Content starts
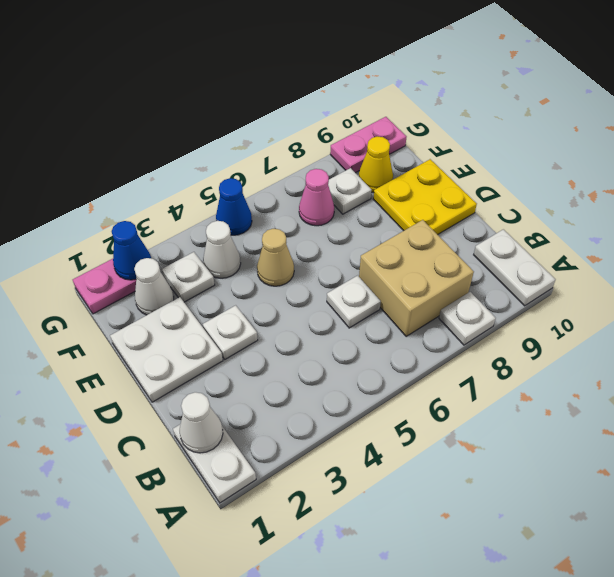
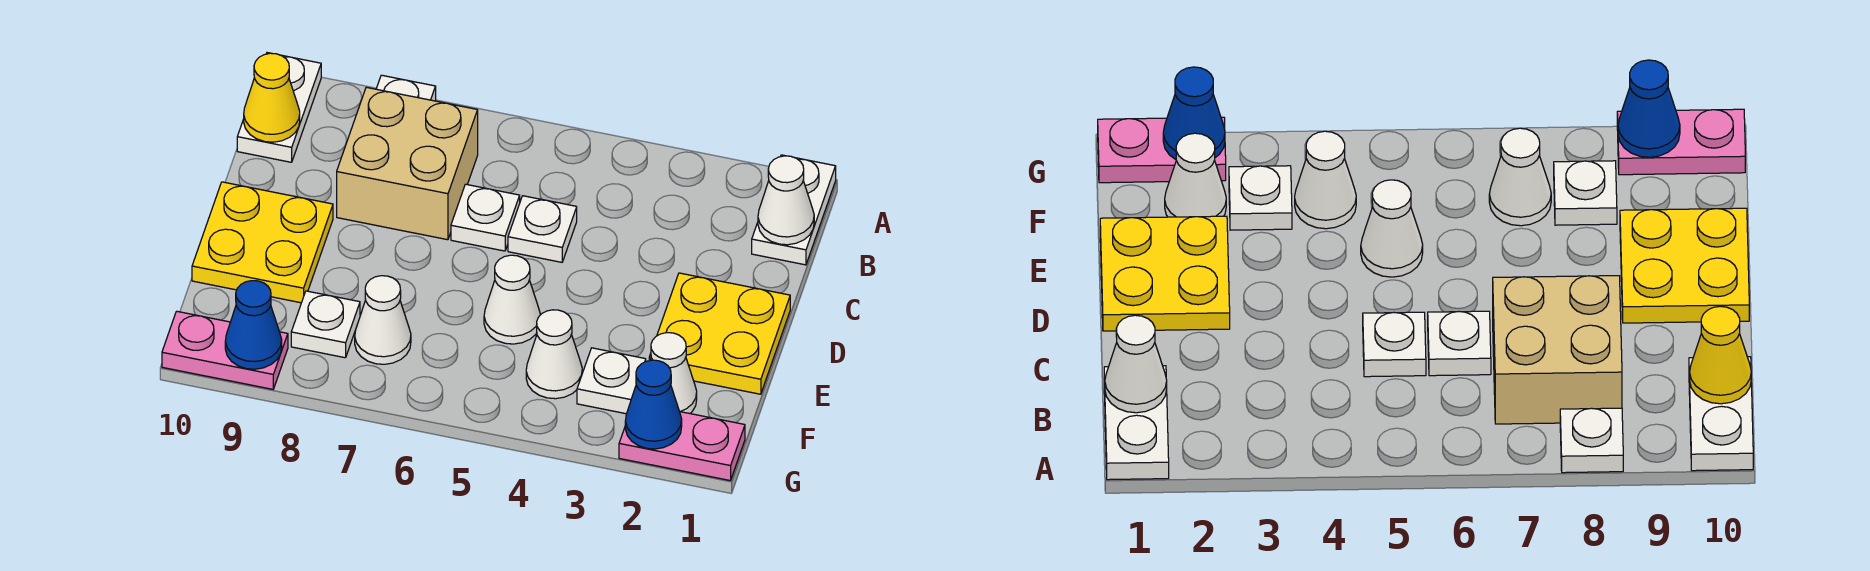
white plate D1:E2 level 1 -> yellow plate D1:E2 level 1
white plate D3 level 1 -> white plate C5 level 1
tan cone E5 level 1 -> white cone E5 level 1
pink cone F7 level 1 -> white cone F7 level 1
yellow cone F9 level 1 -> yellow cone B10 level 2
blue cone G5 level 1 -> blue cone G9 level 2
Content ends
* **WORK ORDER**:
Could you output every entry exactly as written, skipping the pictures?

* **WRITTEN ANSWER**:
white plate D1:E2 level 1 -> yellow plate D1:E2 level 1
white plate D3 level 1 -> white plate C5 level 1
tan cone E5 level 1 -> white cone E5 level 1
pink cone F7 level 1 -> white cone F7 level 1
yellow cone F9 level 1 -> yellow cone B10 level 2
blue cone G5 level 1 -> blue cone G9 level 2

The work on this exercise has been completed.